Recorded data
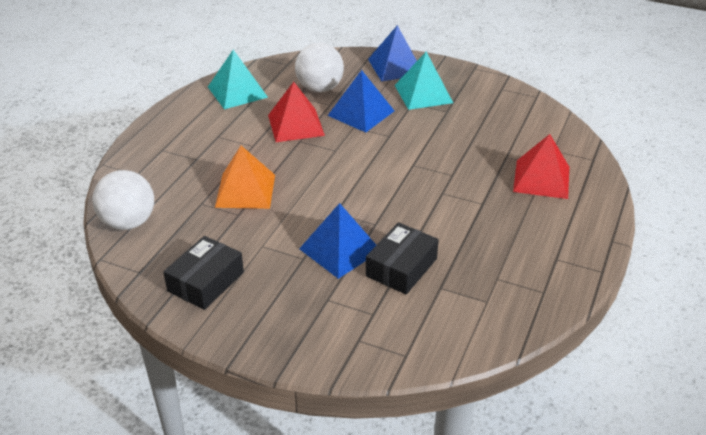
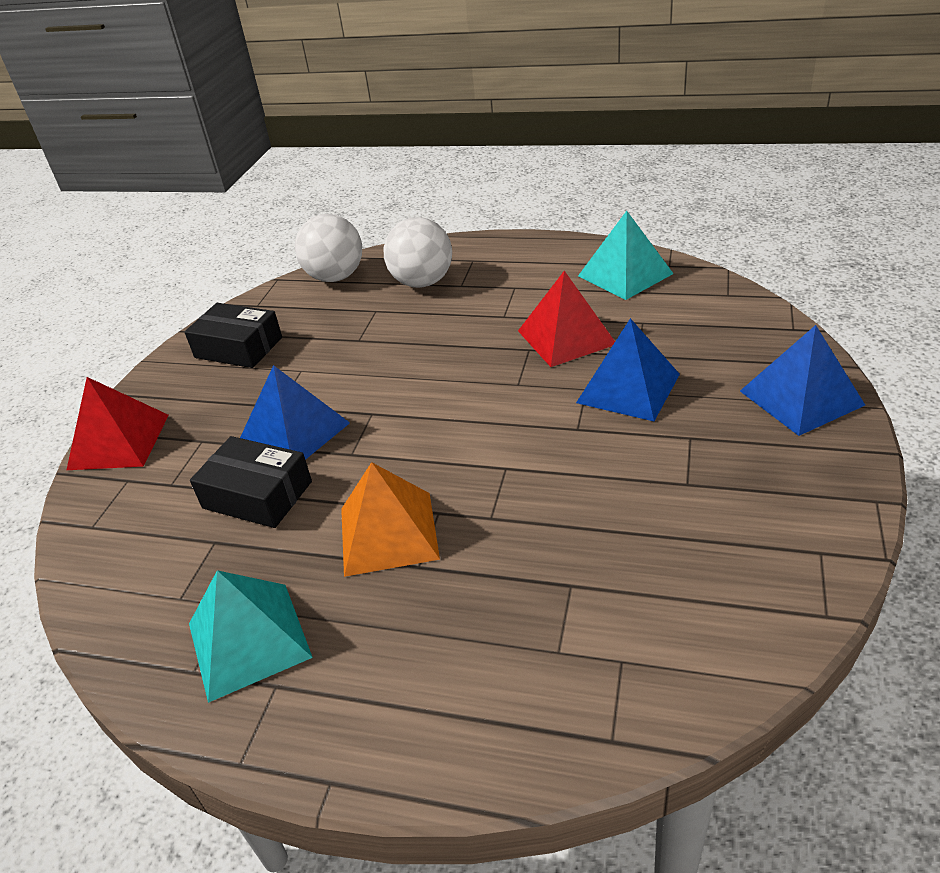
camera: 85 degrees right, 0 degrees up
(245, 191) = (405, 333): orange pyramid -> orange pyramid (388, 533)
(320, 88) = (677, 336): white ball -> white ball (422, 282)
(423, 94) = (729, 445): turquoise pyramid -> turquoise pyramid (249, 640)
(541, 179) = (510, 646): red pyramid -> red pyramid (119, 441)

• WHAT IS EXPECTED:
Exactly as given, transcribe every line of the data, but not its images.

• SOLUTION TO THIS PROBLEM:
camera: 85 degrees right, 0 degrees up
(245, 191) = (405, 333): orange pyramid -> orange pyramid (388, 533)
(320, 88) = (677, 336): white ball -> white ball (422, 282)
(423, 94) = (729, 445): turquoise pyramid -> turquoise pyramid (249, 640)
(541, 179) = (510, 646): red pyramid -> red pyramid (119, 441)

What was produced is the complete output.